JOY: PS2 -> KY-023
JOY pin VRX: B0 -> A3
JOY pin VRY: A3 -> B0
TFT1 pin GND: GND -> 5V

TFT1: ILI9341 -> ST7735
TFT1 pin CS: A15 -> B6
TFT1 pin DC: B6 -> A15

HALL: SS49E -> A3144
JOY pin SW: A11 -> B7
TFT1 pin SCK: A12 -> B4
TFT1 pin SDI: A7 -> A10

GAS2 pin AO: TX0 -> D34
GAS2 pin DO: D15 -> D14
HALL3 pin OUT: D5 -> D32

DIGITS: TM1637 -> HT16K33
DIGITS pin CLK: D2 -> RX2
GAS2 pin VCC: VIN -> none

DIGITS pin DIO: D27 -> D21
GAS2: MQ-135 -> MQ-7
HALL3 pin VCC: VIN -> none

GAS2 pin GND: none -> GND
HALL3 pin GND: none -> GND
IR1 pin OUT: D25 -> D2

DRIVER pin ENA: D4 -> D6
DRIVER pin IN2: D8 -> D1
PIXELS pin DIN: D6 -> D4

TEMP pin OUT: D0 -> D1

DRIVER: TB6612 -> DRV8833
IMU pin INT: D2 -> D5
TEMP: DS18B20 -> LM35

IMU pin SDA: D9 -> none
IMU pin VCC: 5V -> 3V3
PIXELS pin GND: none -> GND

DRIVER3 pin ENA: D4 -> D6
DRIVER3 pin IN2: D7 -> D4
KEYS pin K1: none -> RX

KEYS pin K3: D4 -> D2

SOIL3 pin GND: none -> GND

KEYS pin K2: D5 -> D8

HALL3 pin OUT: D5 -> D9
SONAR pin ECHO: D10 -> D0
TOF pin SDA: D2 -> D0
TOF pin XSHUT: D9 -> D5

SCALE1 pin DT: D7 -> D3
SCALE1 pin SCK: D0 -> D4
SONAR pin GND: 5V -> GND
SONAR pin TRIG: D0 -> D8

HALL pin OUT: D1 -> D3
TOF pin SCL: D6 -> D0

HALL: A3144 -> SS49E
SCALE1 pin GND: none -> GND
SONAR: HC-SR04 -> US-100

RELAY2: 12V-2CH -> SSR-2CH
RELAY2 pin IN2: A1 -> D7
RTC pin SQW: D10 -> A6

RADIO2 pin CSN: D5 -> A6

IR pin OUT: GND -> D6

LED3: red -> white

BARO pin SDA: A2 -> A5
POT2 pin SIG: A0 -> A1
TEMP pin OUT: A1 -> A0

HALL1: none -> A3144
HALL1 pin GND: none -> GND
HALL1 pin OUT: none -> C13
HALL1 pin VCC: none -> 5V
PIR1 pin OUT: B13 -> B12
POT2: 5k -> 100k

■ ■ ■ ■

[Problem requirements] Reproduce, exactly and only, the lines running from the one with "IMU pin INT: D2 -> D5" to the end of the listing above.

[Worked solution]
IMU pin INT: D2 -> D5
TEMP: DS18B20 -> LM35

IMU pin SDA: D9 -> none
IMU pin VCC: 5V -> 3V3
PIXELS pin GND: none -> GND

DRIVER3 pin ENA: D4 -> D6
DRIVER3 pin IN2: D7 -> D4
KEYS pin K1: none -> RX

KEYS pin K3: D4 -> D2

SOIL3 pin GND: none -> GND

KEYS pin K2: D5 -> D8

HALL3 pin OUT: D5 -> D9
SONAR pin ECHO: D10 -> D0
TOF pin SDA: D2 -> D0
TOF pin XSHUT: D9 -> D5

SCALE1 pin DT: D7 -> D3
SCALE1 pin SCK: D0 -> D4
SONAR pin GND: 5V -> GND
SONAR pin TRIG: D0 -> D8

HALL pin OUT: D1 -> D3
TOF pin SCL: D6 -> D0

HALL: A3144 -> SS49E
SCALE1 pin GND: none -> GND
SONAR: HC-SR04 -> US-100

RELAY2: 12V-2CH -> SSR-2CH
RELAY2 pin IN2: A1 -> D7
RTC pin SQW: D10 -> A6

RADIO2 pin CSN: D5 -> A6

IR pin OUT: GND -> D6

LED3: red -> white

BARO pin SDA: A2 -> A5
POT2 pin SIG: A0 -> A1
TEMP pin OUT: A1 -> A0

HALL1: none -> A3144
HALL1 pin GND: none -> GND
HALL1 pin OUT: none -> C13
HALL1 pin VCC: none -> 5V
PIR1 pin OUT: B13 -> B12
POT2: 5k -> 100k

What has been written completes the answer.